**Task prompt**: Can you write out every line from the start of the records below through the line containing "(488, 286) = (528, 217): brown", leaving out any pictures?

________________

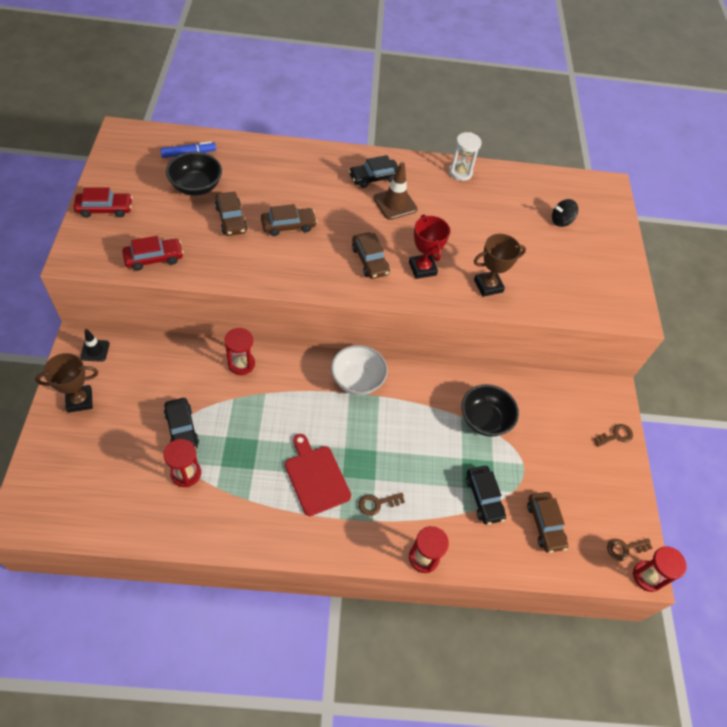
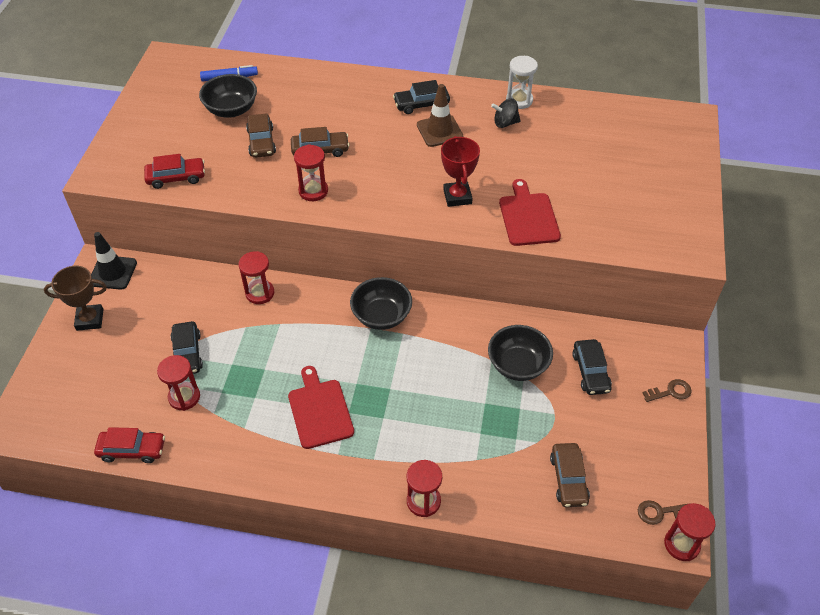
camera: 15 degrees right, 5 degrees down
(95, 350) = (113, 272): black traffic cone -> black traffic cone, size x1.55
(105, 209) = (136, 129): red car -> red car (132, 450)
(289, 268) = (313, 191): none -> red hourglass
(357, 380) = (381, 316): white bowl -> black bowl
(370, 260) = (401, 187): brown car -> none
(377, 503) = (381, 442): brown key -> none
(483, 497) = (502, 445): black car -> black car (590, 372)
(488, 286) = (528, 217): brown trophy -> red cutting board
(561, 221) = (626, 153): black spinning top -> black spinning top (505, 123)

________________

**Solution for this exercise**:
camera: 15 degrees right, 5 degrees down
(95, 350) = (113, 272): black traffic cone -> black traffic cone, size x1.55
(105, 209) = (136, 129): red car -> red car (132, 450)
(289, 268) = (313, 191): none -> red hourglass
(357, 380) = (381, 316): white bowl -> black bowl
(370, 260) = (401, 187): brown car -> none
(377, 503) = (381, 442): brown key -> none
(483, 497) = (502, 445): black car -> black car (590, 372)
(488, 286) = (528, 217): brown trophy -> red cutting board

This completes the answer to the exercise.